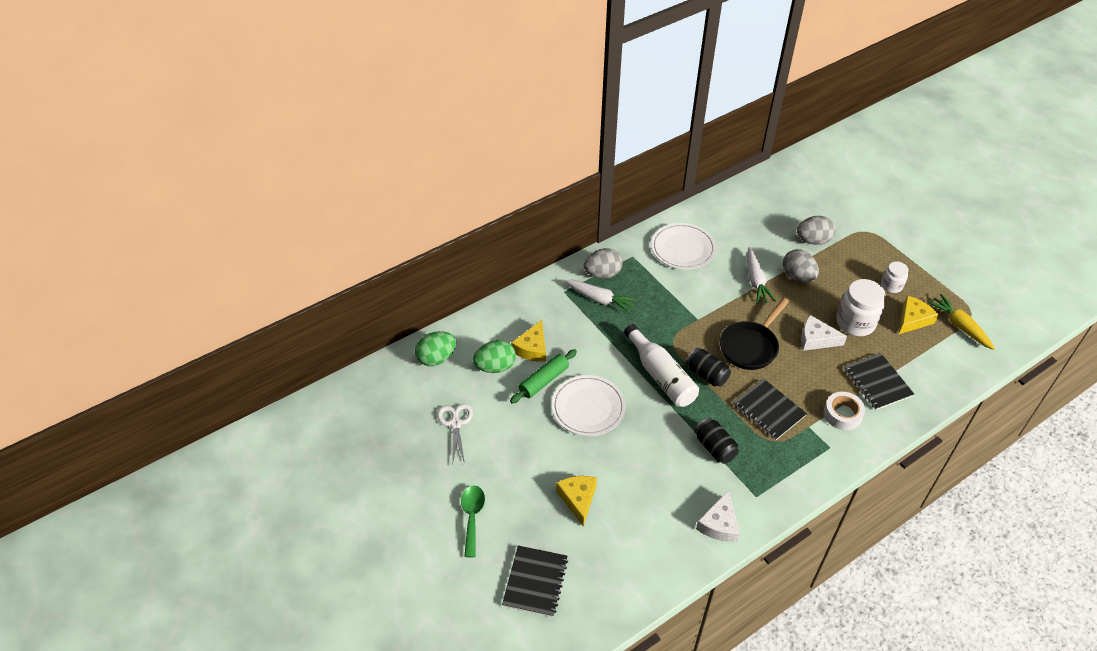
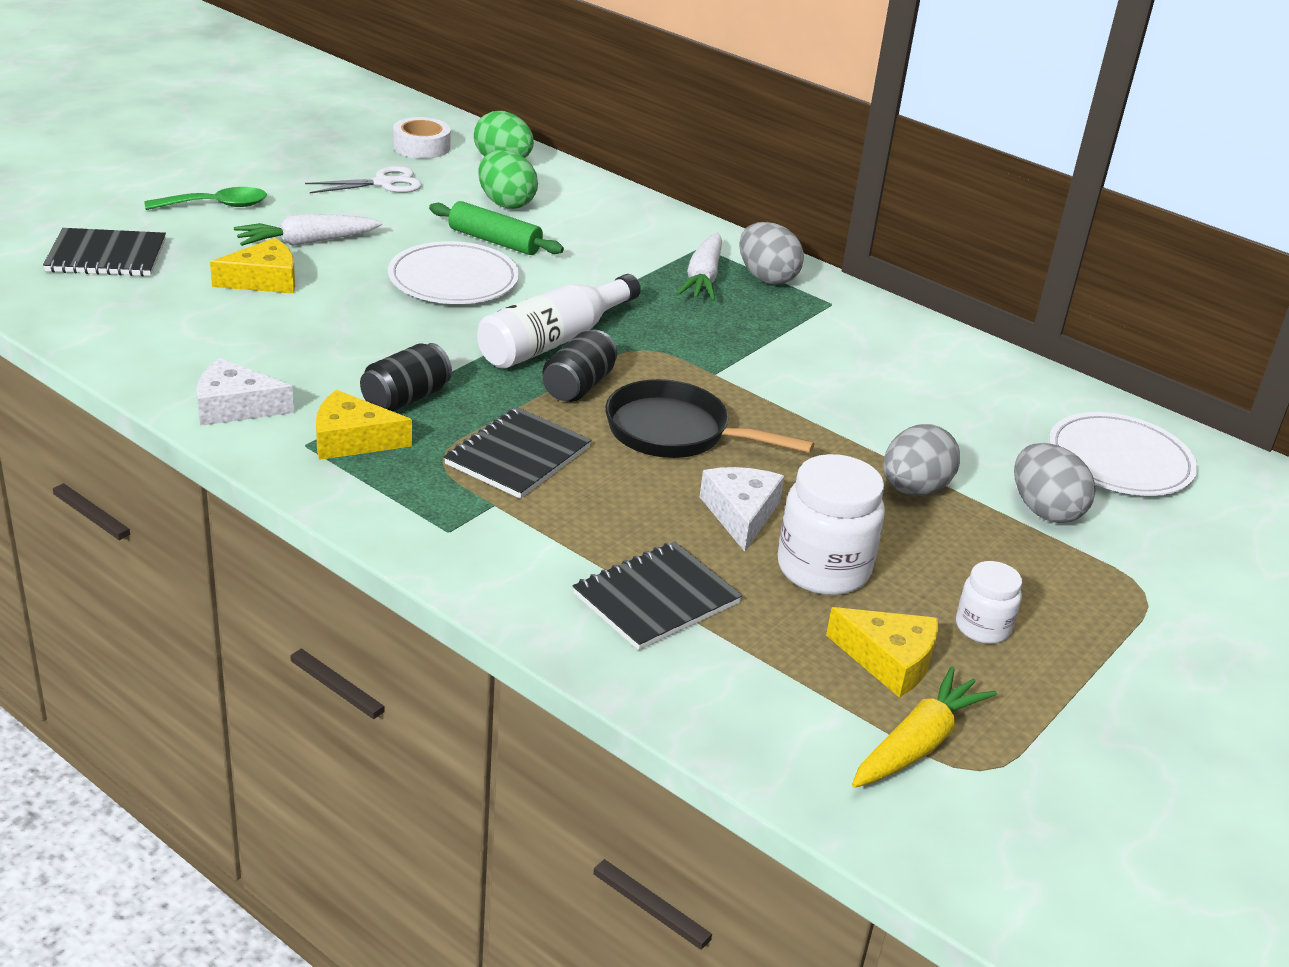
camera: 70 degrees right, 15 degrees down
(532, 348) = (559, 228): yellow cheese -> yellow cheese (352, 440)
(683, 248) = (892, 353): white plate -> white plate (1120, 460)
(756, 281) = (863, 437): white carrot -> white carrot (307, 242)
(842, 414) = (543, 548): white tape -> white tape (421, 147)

_ _ _ _ _

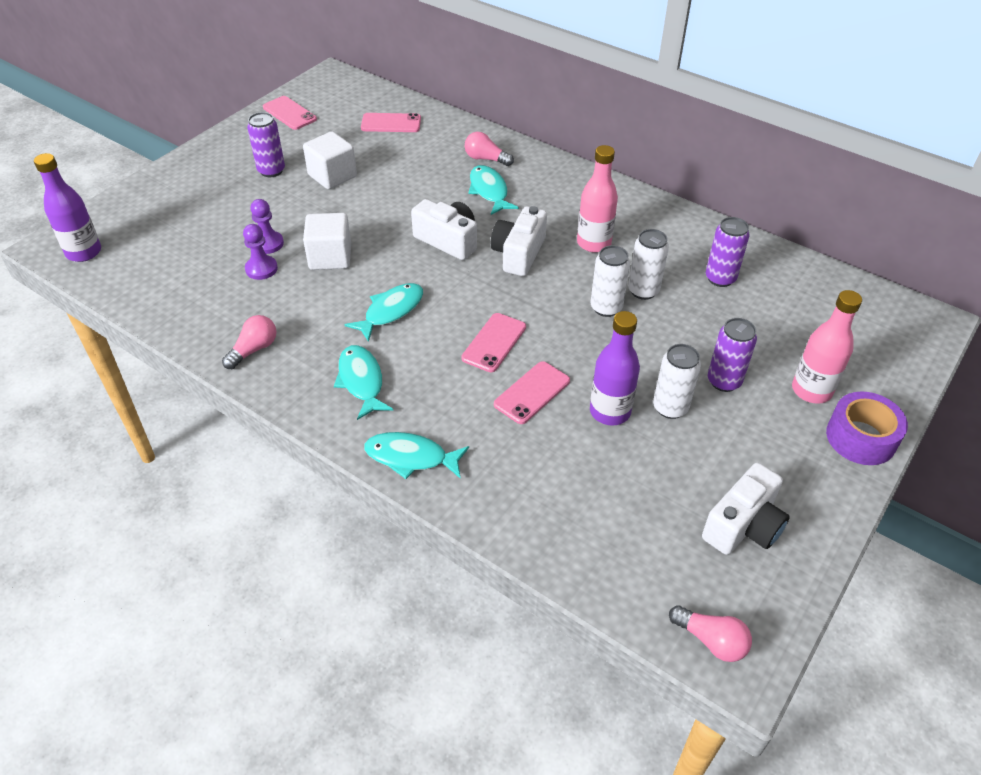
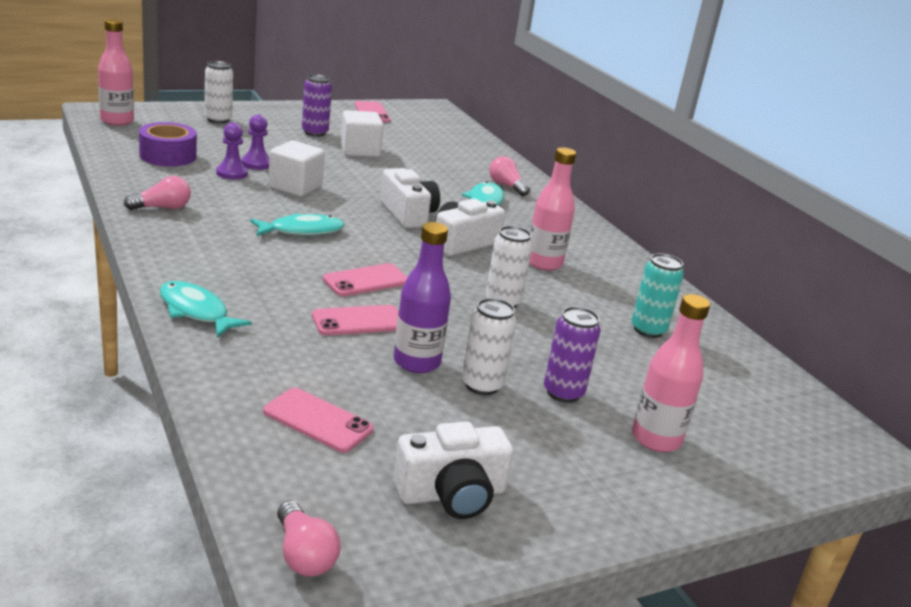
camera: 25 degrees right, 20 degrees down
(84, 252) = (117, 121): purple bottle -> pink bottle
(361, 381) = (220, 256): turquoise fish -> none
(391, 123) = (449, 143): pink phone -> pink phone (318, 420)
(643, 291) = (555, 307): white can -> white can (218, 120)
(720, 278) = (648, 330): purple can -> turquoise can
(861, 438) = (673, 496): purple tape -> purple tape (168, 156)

_ _ _ _ _

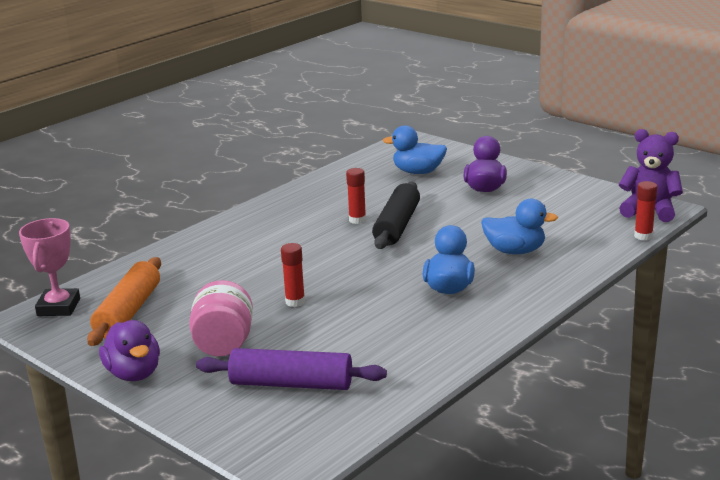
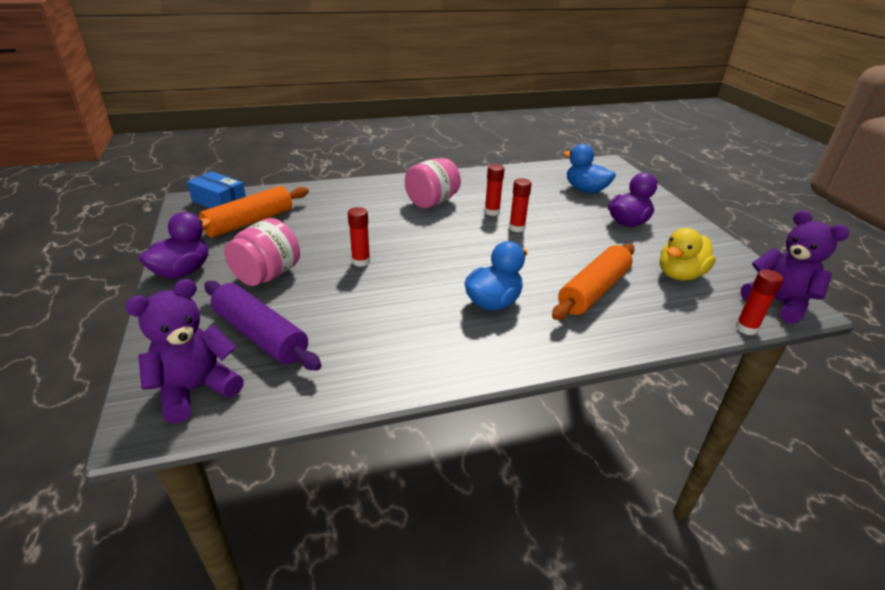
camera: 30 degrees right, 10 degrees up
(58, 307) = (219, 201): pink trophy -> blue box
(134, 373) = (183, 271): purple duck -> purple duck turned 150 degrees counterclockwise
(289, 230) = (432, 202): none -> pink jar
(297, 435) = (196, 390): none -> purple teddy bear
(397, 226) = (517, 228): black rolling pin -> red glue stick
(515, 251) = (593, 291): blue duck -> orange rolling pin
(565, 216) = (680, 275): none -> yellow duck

_ _ _ _ _

Where a line in the material contains "tape", copy that line.

▶ **Finished task**:
(842, 414) = (543, 548): white tape -> white tape (421, 147)
(861, 438) = (673, 496): purple tape -> purple tape (168, 156)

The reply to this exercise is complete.